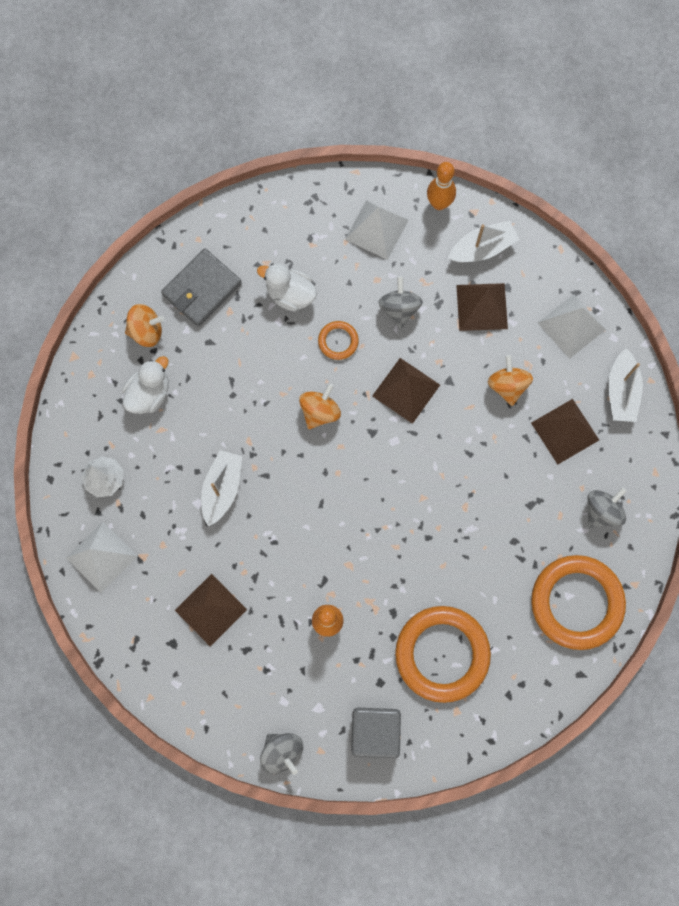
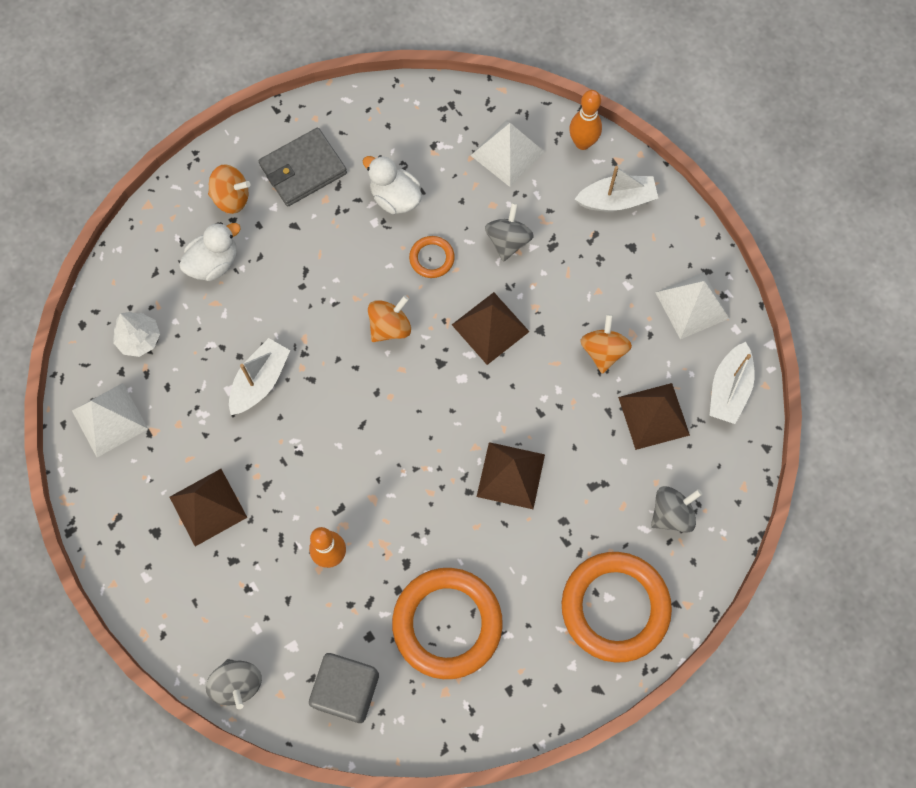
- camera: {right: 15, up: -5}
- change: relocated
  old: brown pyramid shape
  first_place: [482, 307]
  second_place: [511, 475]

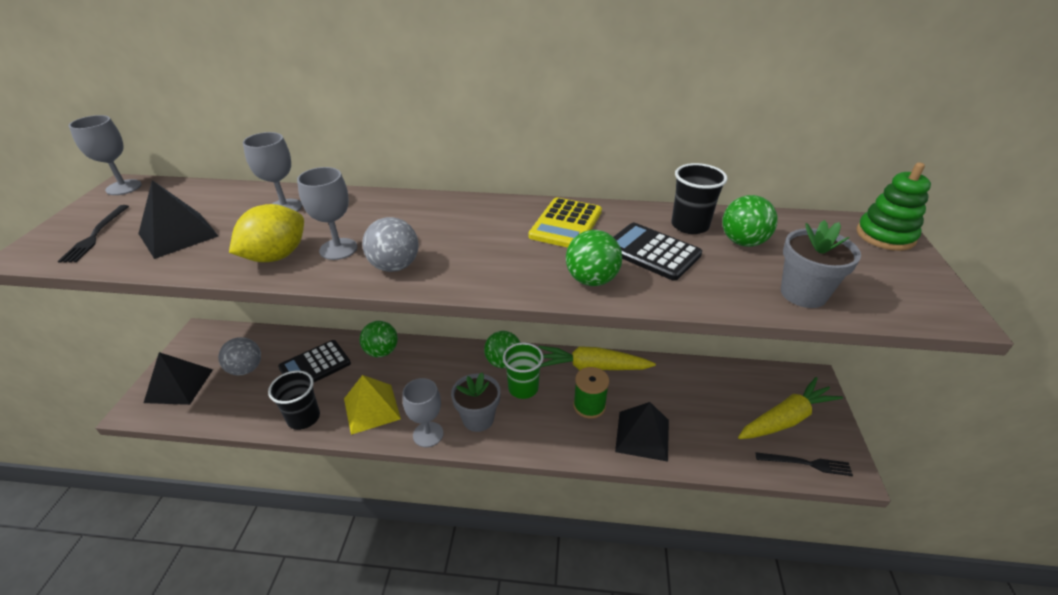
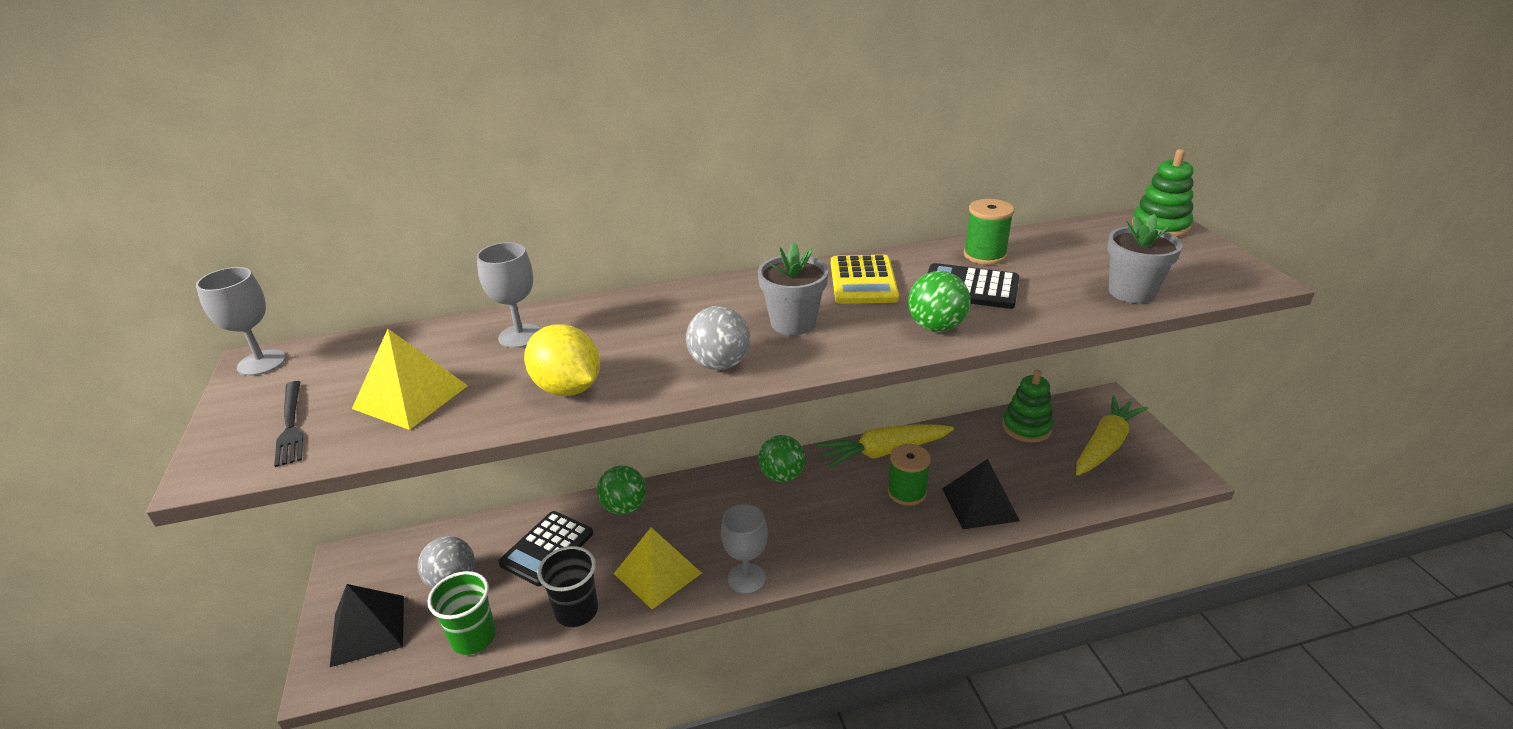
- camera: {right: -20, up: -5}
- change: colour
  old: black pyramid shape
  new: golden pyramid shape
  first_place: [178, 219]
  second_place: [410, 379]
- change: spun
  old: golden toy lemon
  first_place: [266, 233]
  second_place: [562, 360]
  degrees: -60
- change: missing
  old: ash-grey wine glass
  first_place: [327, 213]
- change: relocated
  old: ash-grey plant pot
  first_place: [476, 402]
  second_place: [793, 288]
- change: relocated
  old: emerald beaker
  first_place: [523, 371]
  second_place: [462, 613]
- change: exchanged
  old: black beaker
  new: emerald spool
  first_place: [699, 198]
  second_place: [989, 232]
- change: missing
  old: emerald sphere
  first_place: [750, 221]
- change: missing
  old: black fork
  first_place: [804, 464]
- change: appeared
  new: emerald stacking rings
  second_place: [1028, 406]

________________________

Assignment: Your copy should hold each line above exactly and no pictures at all.

Written answer:
- camera: {right: 15, up: -5}
- change: relocated
  old: brown pyramid shape
  first_place: [482, 307]
  second_place: [511, 475]

- camera: {right: -20, up: -5}
- change: colour
  old: black pyramid shape
  new: golden pyramid shape
  first_place: [178, 219]
  second_place: [410, 379]
- change: spun
  old: golden toy lemon
  first_place: [266, 233]
  second_place: [562, 360]
  degrees: -60
- change: missing
  old: ash-grey wine glass
  first_place: [327, 213]
- change: relocated
  old: ash-grey plant pot
  first_place: [476, 402]
  second_place: [793, 288]
- change: relocated
  old: emerald beaker
  first_place: [523, 371]
  second_place: [462, 613]
- change: exchanged
  old: black beaker
  new: emerald spool
  first_place: [699, 198]
  second_place: [989, 232]
- change: missing
  old: emerald sphere
  first_place: [750, 221]
- change: missing
  old: black fork
  first_place: [804, 464]
- change: appeared
  new: emerald stacking rings
  second_place: [1028, 406]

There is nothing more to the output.